[Before-and-after object listings]

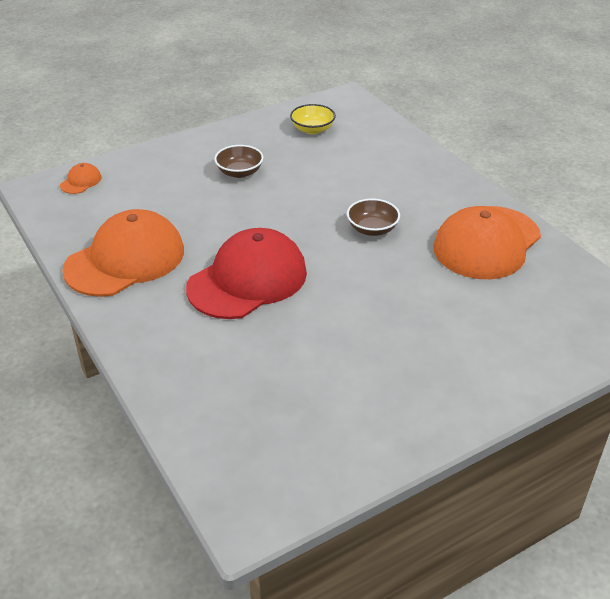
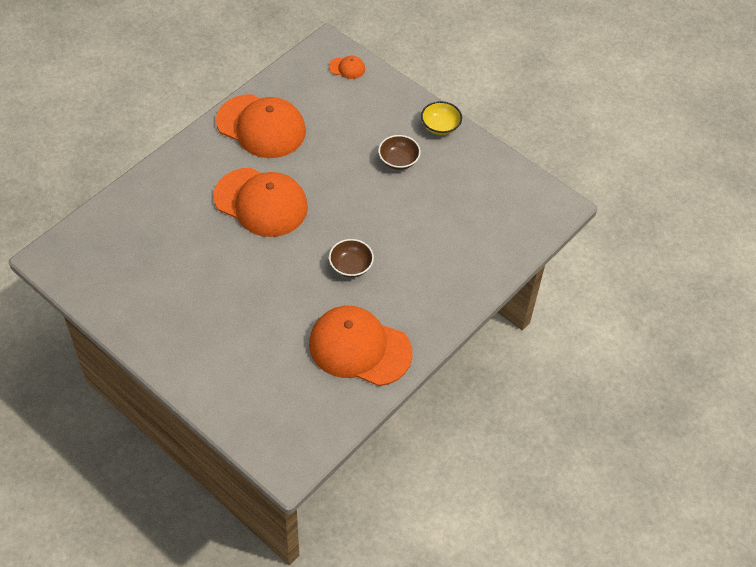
camera: 70 degrees right, 15 degrees up
(247, 280) = (261, 202): red cap -> orange cap
(312, 129) = (488, 193): yellow bowl -> yellow bowl (440, 126)

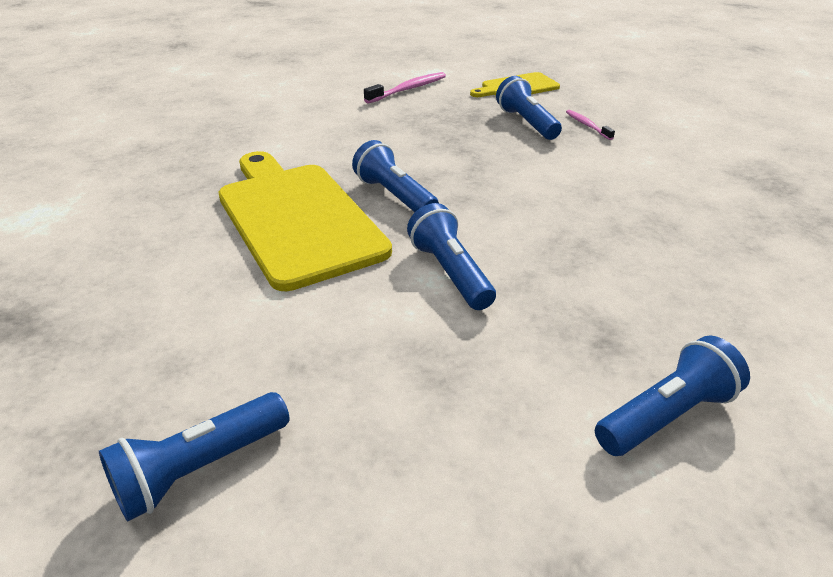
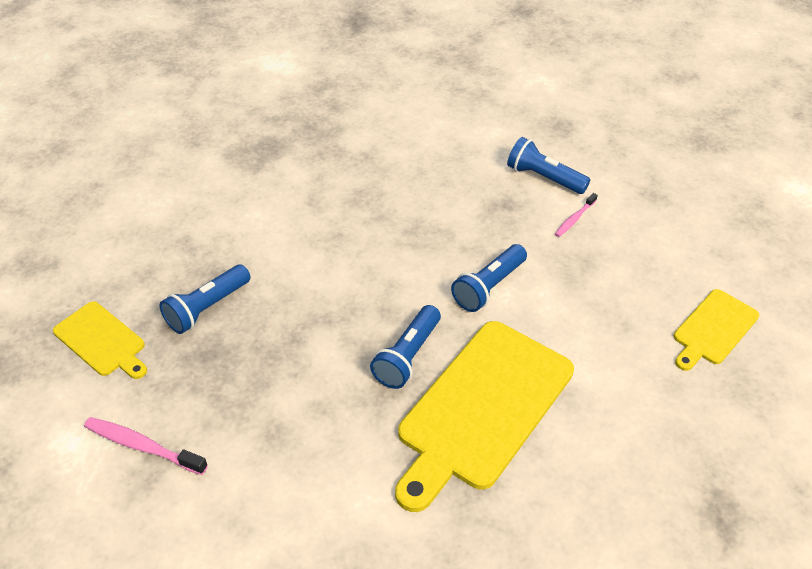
camera: 115 degrees left, 10 degrees up
(199, 468) = (713, 329): blue flashlight -> yellow cutting board
(587, 125) = (195, 263): pink toothbrush -> pink toothbrush (574, 219)

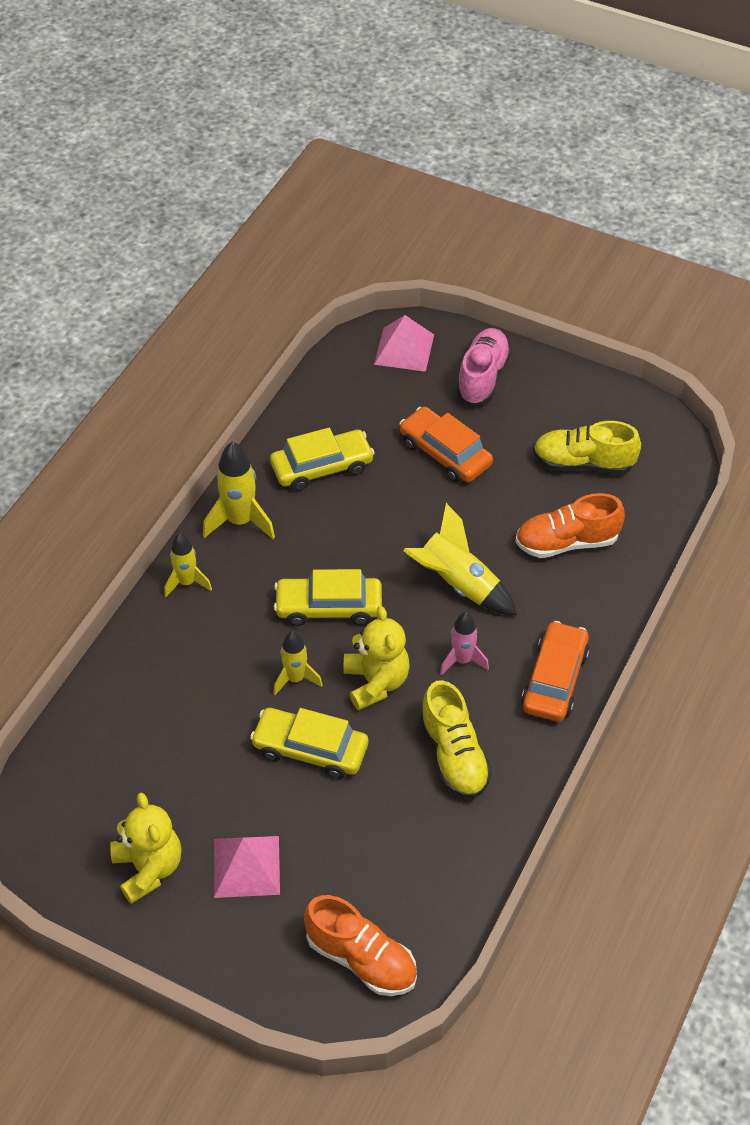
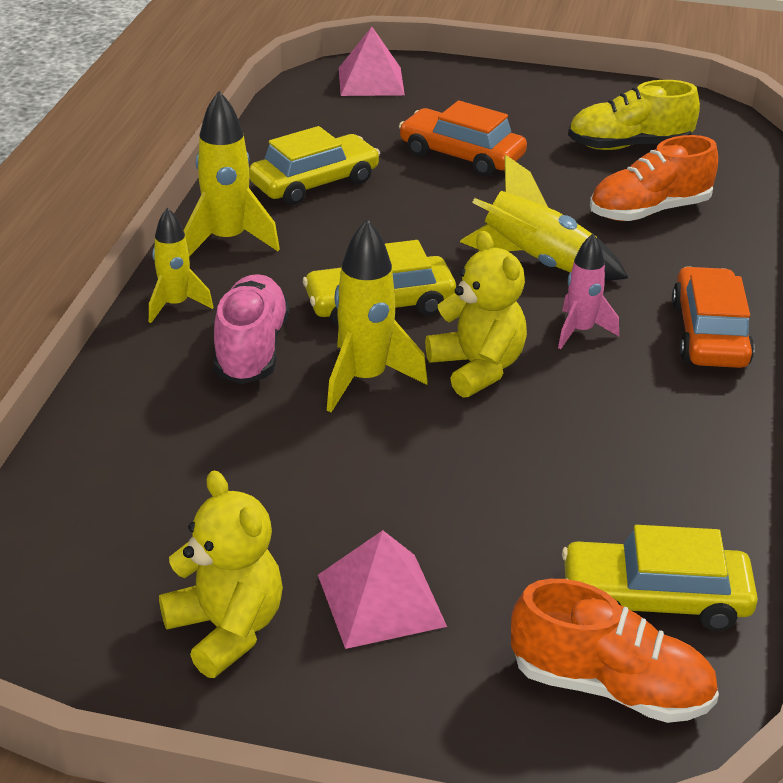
camera: 15 degrees left, 15 degrees down
(295, 679) = (365, 379): yellow rocket -> yellow rocket, size x1.55
(310, 749) = (418, 450): yellow car -> yellow car (654, 598)
(454, 755) = (621, 427): yellow shoe -> none
(482, 377) = (473, 93): pink shoe -> pink shoe (251, 349)

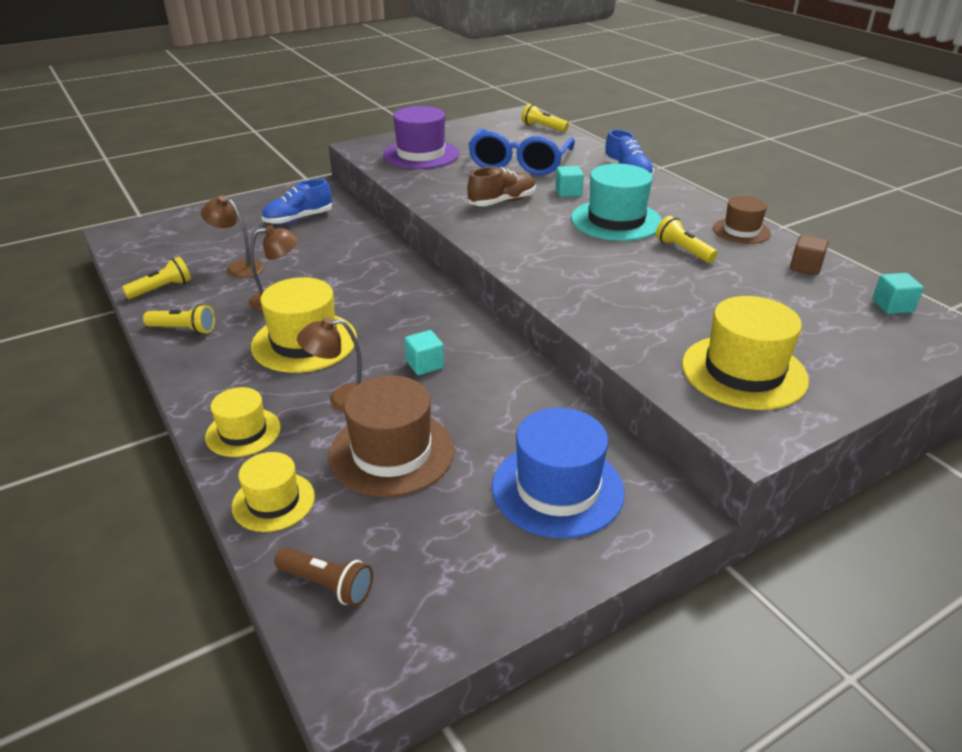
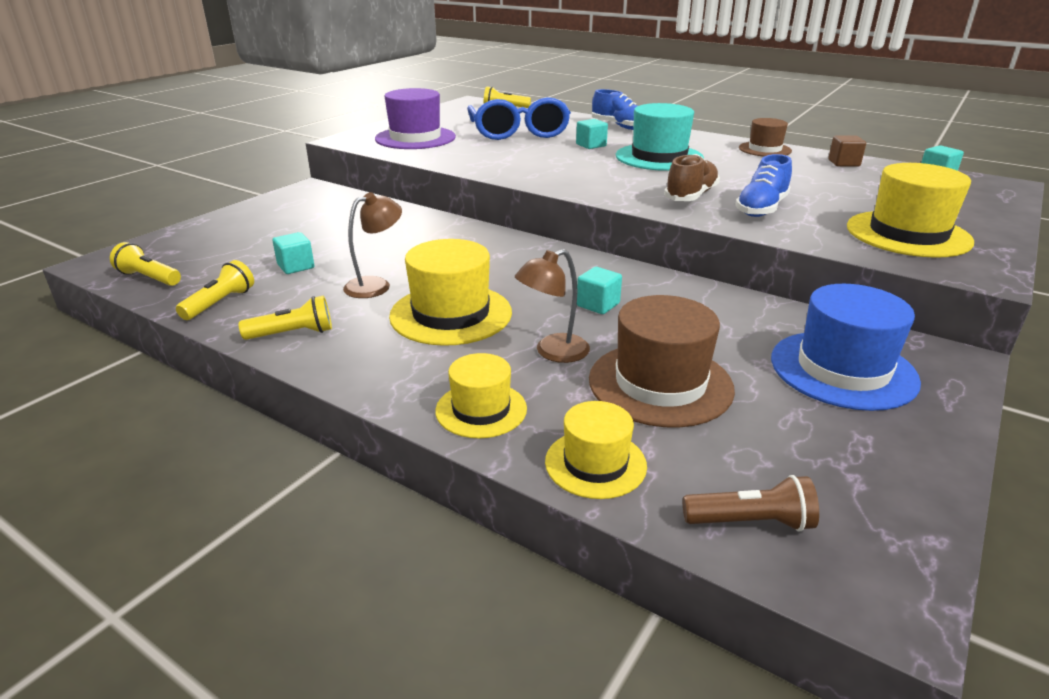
camera: 25 degrees left, 5 degrees down
(239, 267) = (296, 266): brown lamp -> turquoise cube
(298, 219) = (317, 216): blue shoe -> blue shoe (761, 208)
(502, 202) = (542, 159): brown shoe -> brown shoe (691, 196)
(683, 250) = (741, 168): yellow flashlight -> yellow flashlight (149, 278)

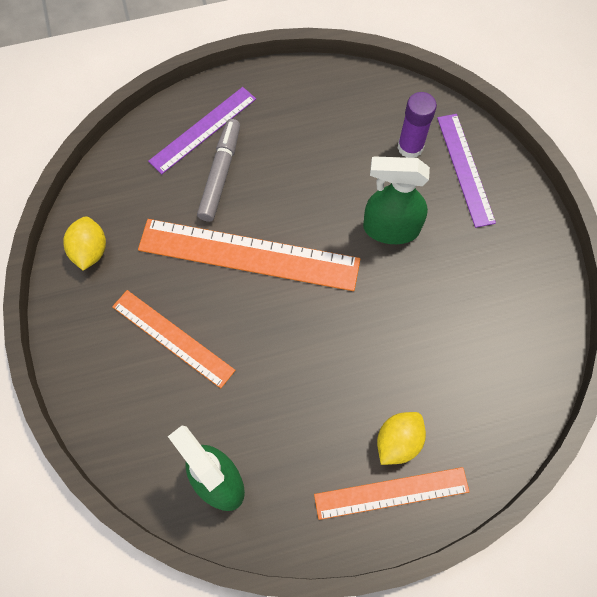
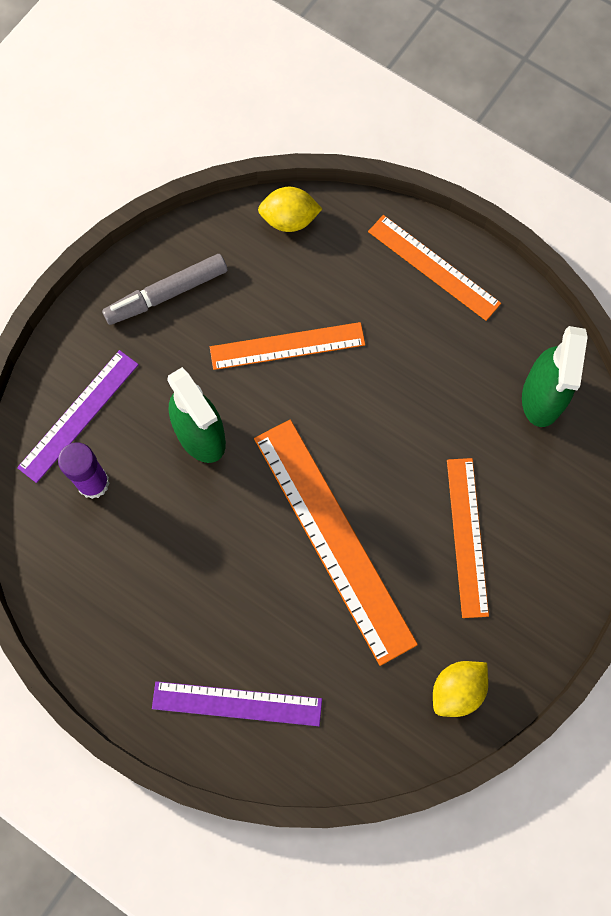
camera: 130 degrees left, 5 degrees up
(220, 174) = (273, 639): grey marker -> grey marker (167, 294)
(398, 441) = (390, 290): yellow lemon -> yellow lemon (289, 220)
(411, 331) = (287, 346): none -> orange ruler

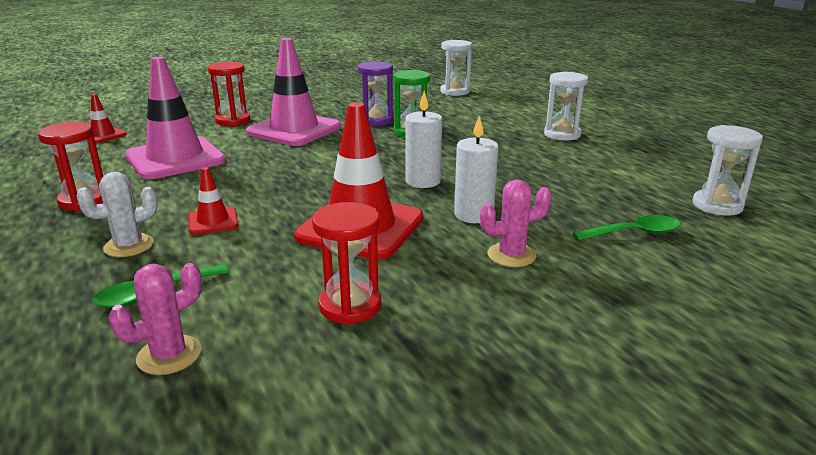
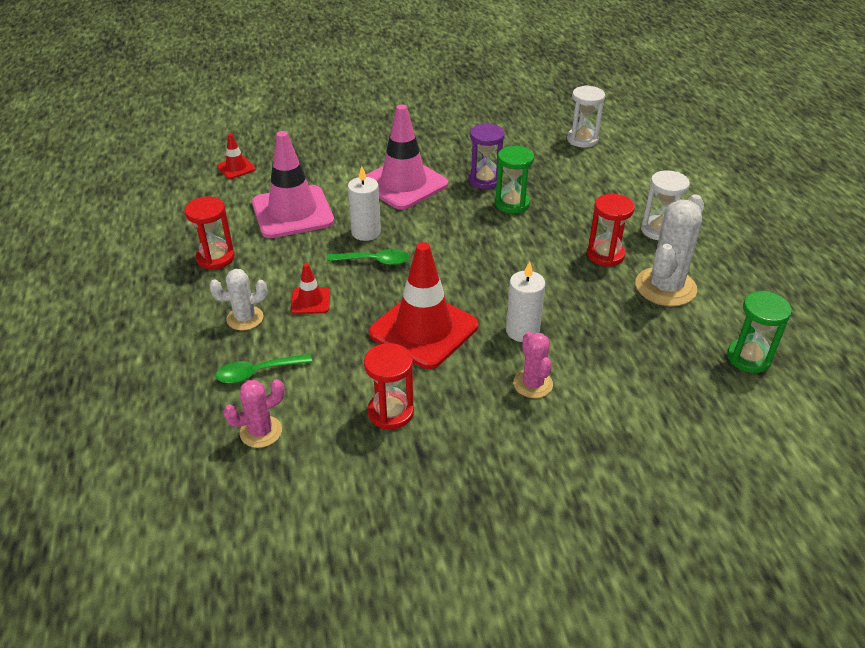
camera: 15 degrees right, 15 degrees up
(233, 121) = (351, 161): red hourglass -> red hourglass (605, 255)
(423, 181) = (496, 279): white candle -> white candle (366, 232)
(511, 255) = (533, 384): pink cactus -> pink cactus turned 75 degrees clockwise
(597, 168) = (665, 287): none -> white cactus
(634, 233) = (650, 378): green spoon -> green spoon (374, 261)
(717, 205) = (748, 358): white hourglass -> green hourglass

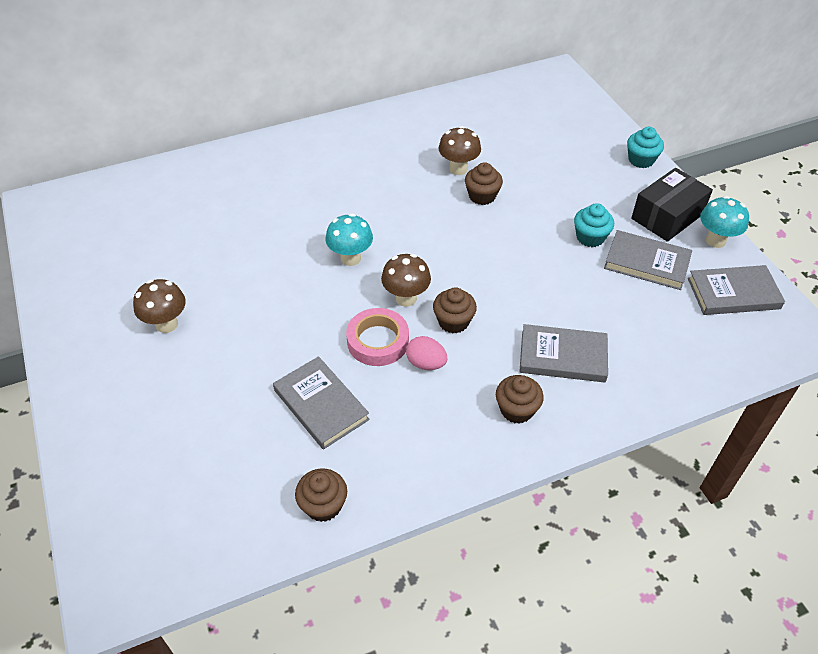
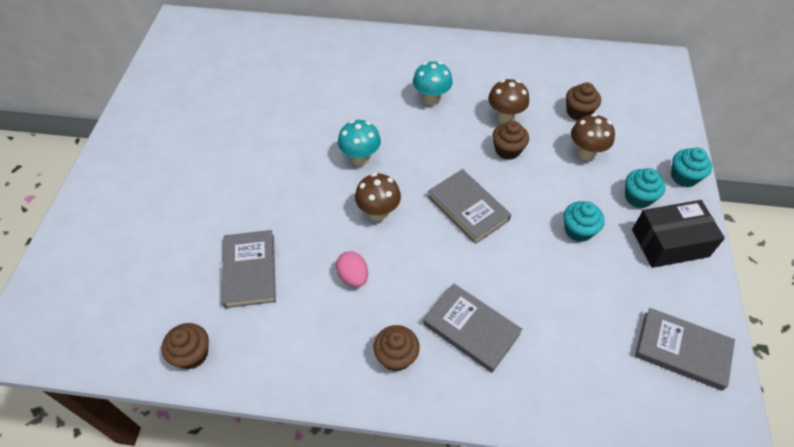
camera: 30 degrees right, 5 degrees up
(167, 324) = (193, 152): brown mushroom -> brown mushroom (585, 153)
(378, 341) = (330, 239): pink tape -> none
(453, 322) = (401, 251): brown cupcake -> brown cupcake (578, 112)
(618, 191) = (638, 197): none -> turquoise cupcake
(646, 263) = (615, 279): grey book -> grey book (468, 208)
(715, 240) = (703, 289): turquoise mushroom -> turquoise mushroom (431, 99)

Work instruction ▸ Without copying the pictures, transcribe the entries exactly.

Worked solution ▸
camera: 70 degrees right, 15 degrees up
(247, 280) = (261, 202): red cap -> orange cap
(312, 129) = (488, 193): yellow bowl -> yellow bowl (440, 126)

camera: 115 degrees left, 10 degrees up
(199, 468) = (713, 329): blue flashlight -> yellow cutting board
(587, 125) = (195, 263): pink toothbrush -> pink toothbrush (574, 219)

camera: 15 degrees left, 15 degrees down
(295, 679) = (365, 379): yellow rocket -> yellow rocket, size x1.55
(310, 749) = (418, 450): yellow car -> yellow car (654, 598)
(454, 755) = (621, 427): yellow shoe -> none
(482, 377) = (473, 93): pink shoe -> pink shoe (251, 349)

camera: 25 degrees left, 5 degrees down
(239, 267) = (296, 266): brown lamp -> turquoise cube
(298, 219) = (317, 216): blue shoe -> blue shoe (761, 208)
(502, 202) = (542, 159): brown shoe -> brown shoe (691, 196)
(683, 250) = (741, 168): yellow flashlight -> yellow flashlight (149, 278)

camera: 130 degrees left, 5 degrees up
(220, 174) = (273, 639): grey marker -> grey marker (167, 294)
(398, 441) = (390, 290): yellow lemon -> yellow lemon (289, 220)
(411, 331) = (287, 346): none -> orange ruler

camera: 15 degrees right, 15 degrees up
(233, 121) = (351, 161): red hourglass -> red hourglass (605, 255)
(423, 181) = (496, 279): white candle -> white candle (366, 232)
(511, 255) = (533, 384): pink cactus -> pink cactus turned 75 degrees clockwise
(597, 168) = (665, 287): none -> white cactus
(634, 233) = (650, 378): green spoon -> green spoon (374, 261)
(717, 205) = (748, 358): white hourglass -> green hourglass

camera: 30 degrees right, 5 degrees up
(167, 324) = (193, 152): brown mushroom -> brown mushroom (585, 153)
(378, 341) = (330, 239): pink tape -> none
(453, 322) = (401, 251): brown cupcake -> brown cupcake (578, 112)
(618, 191) = (638, 197): none -> turquoise cupcake
(646, 263) = (615, 279): grey book -> grey book (468, 208)
(715, 240) = (703, 289): turquoise mushroom -> turquoise mushroom (431, 99)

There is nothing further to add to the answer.